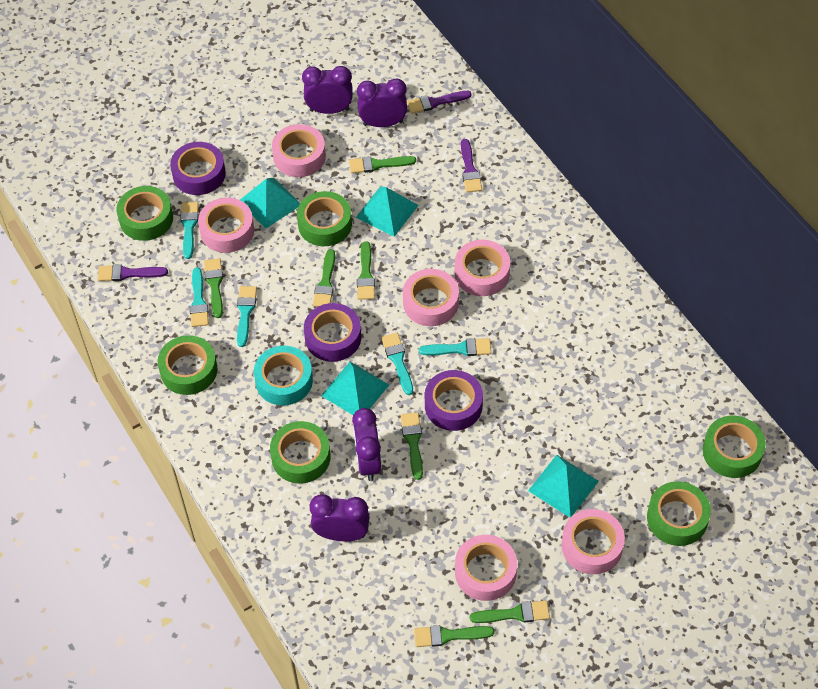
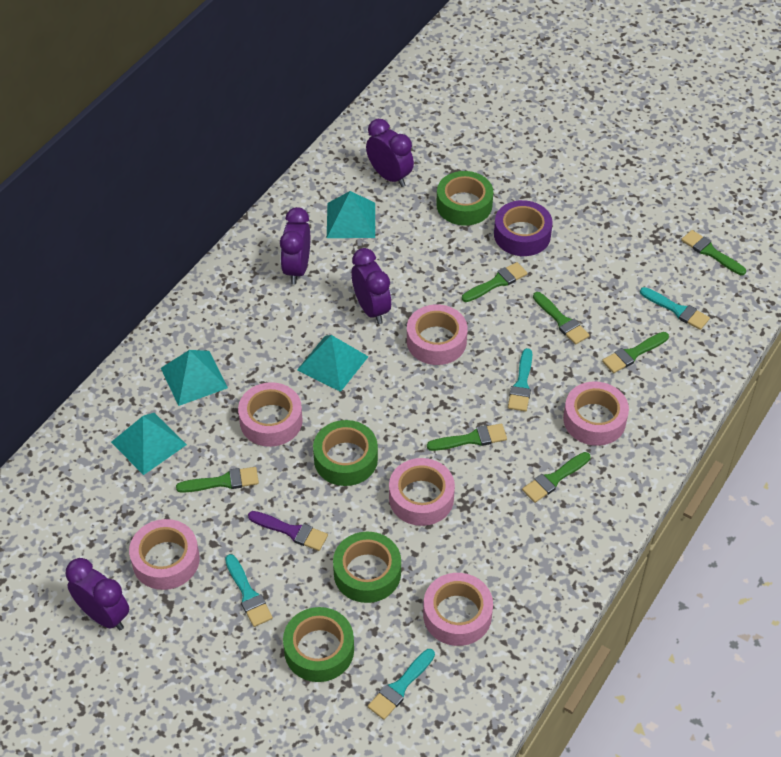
green tape: 6 -> 4
purple brush: 3 -> 1
purple tape: 3 -> 1
turquoise brush: 5 -> 4
turquoise tape: 1 -> 0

* * * * *

**EXERCISE OBJECTIVE**
Output each line above exactly. Skip the images.

**FINISHED EXERCISE**
green tape: 6 -> 4
purple brush: 3 -> 1
purple tape: 3 -> 1
turquoise brush: 5 -> 4
turquoise tape: 1 -> 0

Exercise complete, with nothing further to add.